INFORMATION PROVIDED Block Start

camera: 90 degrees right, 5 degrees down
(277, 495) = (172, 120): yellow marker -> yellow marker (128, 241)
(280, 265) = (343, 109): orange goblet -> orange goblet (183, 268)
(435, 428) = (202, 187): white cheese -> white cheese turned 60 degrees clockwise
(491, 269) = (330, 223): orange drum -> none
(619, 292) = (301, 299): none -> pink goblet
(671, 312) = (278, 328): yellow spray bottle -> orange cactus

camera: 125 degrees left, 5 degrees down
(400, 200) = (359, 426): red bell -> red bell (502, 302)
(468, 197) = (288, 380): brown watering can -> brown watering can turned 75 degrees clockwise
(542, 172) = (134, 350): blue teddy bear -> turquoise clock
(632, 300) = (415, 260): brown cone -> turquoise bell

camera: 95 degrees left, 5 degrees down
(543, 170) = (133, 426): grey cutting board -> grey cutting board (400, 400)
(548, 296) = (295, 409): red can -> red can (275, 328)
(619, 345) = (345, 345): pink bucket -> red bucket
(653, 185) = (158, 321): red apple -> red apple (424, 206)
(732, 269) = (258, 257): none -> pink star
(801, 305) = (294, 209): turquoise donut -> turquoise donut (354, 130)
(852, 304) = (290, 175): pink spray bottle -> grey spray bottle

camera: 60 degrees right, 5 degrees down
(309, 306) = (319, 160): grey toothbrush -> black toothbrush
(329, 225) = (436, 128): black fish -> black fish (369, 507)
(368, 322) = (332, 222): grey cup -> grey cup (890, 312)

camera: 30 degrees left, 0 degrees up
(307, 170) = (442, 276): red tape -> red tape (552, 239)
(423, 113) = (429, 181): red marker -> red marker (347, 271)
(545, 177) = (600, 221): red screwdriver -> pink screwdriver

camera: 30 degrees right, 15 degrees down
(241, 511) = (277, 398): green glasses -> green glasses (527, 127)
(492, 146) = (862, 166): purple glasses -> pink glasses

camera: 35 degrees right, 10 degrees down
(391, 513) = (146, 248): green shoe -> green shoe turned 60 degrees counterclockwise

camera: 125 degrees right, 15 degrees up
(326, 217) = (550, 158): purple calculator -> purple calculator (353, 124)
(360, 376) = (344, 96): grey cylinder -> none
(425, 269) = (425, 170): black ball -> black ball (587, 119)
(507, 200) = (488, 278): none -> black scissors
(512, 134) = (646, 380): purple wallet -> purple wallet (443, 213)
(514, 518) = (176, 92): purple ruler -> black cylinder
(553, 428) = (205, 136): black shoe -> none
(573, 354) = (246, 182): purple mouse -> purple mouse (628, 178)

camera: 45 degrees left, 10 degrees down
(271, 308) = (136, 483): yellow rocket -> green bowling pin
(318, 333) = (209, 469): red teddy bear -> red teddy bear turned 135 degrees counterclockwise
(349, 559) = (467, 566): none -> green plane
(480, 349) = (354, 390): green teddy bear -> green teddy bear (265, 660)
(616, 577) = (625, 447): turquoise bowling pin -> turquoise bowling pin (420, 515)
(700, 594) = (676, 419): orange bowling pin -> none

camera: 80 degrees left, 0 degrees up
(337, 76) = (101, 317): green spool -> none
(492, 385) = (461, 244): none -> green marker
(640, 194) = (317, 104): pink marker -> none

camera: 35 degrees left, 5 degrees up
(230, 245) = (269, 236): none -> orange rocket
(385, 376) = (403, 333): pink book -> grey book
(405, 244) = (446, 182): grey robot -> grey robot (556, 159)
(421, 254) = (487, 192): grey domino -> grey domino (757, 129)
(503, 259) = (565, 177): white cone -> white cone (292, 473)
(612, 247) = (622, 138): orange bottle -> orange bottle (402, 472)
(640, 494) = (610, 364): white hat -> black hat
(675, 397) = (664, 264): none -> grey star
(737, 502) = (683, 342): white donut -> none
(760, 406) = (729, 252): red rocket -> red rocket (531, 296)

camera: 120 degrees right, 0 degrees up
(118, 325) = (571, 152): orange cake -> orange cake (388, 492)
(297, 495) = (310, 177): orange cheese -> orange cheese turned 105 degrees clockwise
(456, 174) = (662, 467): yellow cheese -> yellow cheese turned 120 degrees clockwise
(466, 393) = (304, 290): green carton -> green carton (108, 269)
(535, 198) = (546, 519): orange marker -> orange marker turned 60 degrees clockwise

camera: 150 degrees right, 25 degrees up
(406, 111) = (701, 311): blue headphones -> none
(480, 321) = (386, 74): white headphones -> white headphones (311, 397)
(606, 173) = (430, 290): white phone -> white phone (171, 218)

INFORMATION PROVIDED Block End

**REQUIREMENT**
Above is a listing; print exactly its lines from the one with "(573, 354) = (246, 182): purple" through the one with "(271, 308) = (136, 483): yellow", and no other lines.

**RESPONSE AREA**
(573, 354) = (246, 182): purple mouse -> purple mouse (628, 178)

camera: 45 degrees left, 10 degrees down
(271, 308) = (136, 483): yellow rocket -> green bowling pin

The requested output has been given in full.